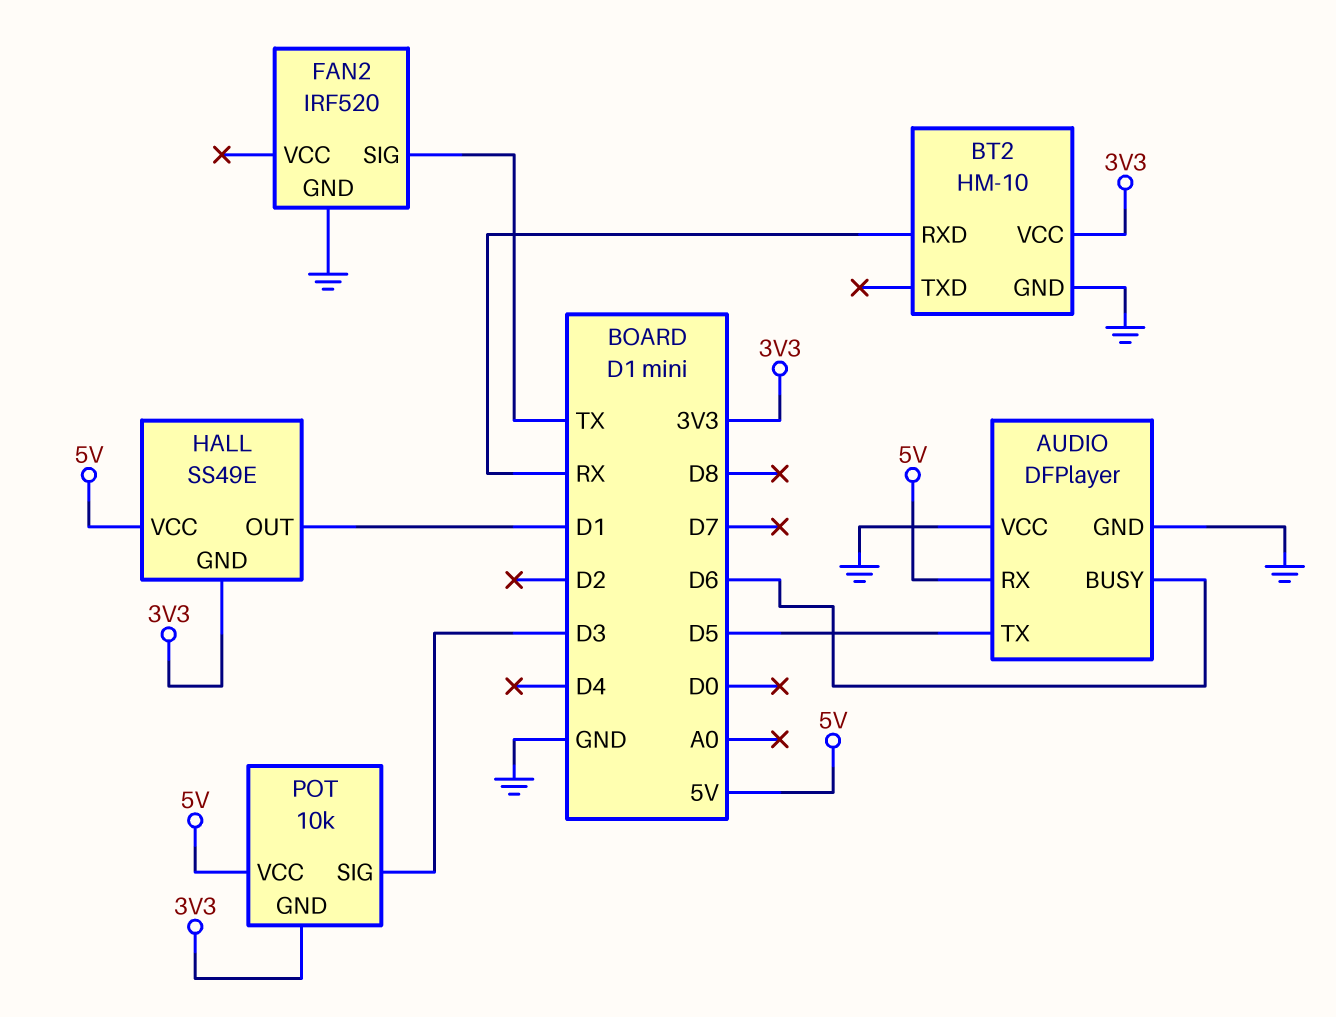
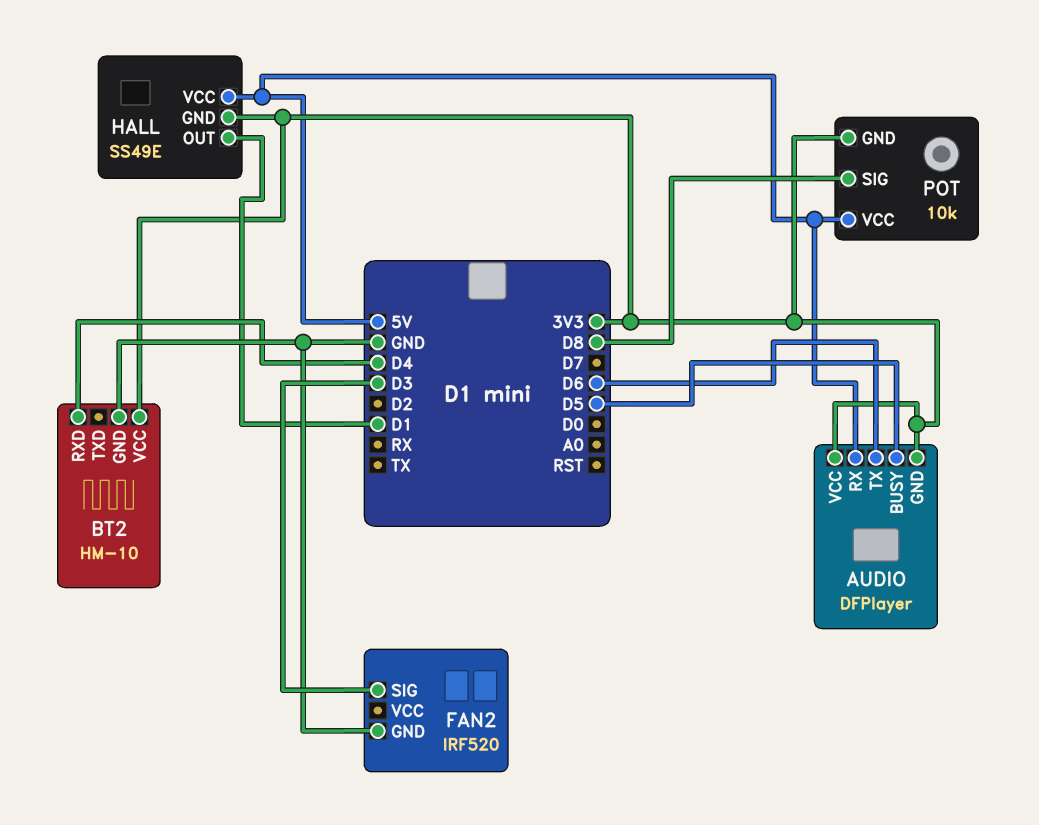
AUDIO pin BUSY: D6 -> D5
AUDIO pin GND: GND -> 3V3
AUDIO pin TX: D5 -> D6
AUDIO pin VCC: GND -> 3V3
BT2 pin RXD: RX -> D4
FAN2 pin SIG: TX -> D3
POT pin SIG: D3 -> D8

====================

## Required action
Would you copy every line of the entries that includes the word "AUDIO"?

## Exercise response
AUDIO pin BUSY: D6 -> D5
AUDIO pin GND: GND -> 3V3
AUDIO pin TX: D5 -> D6
AUDIO pin VCC: GND -> 3V3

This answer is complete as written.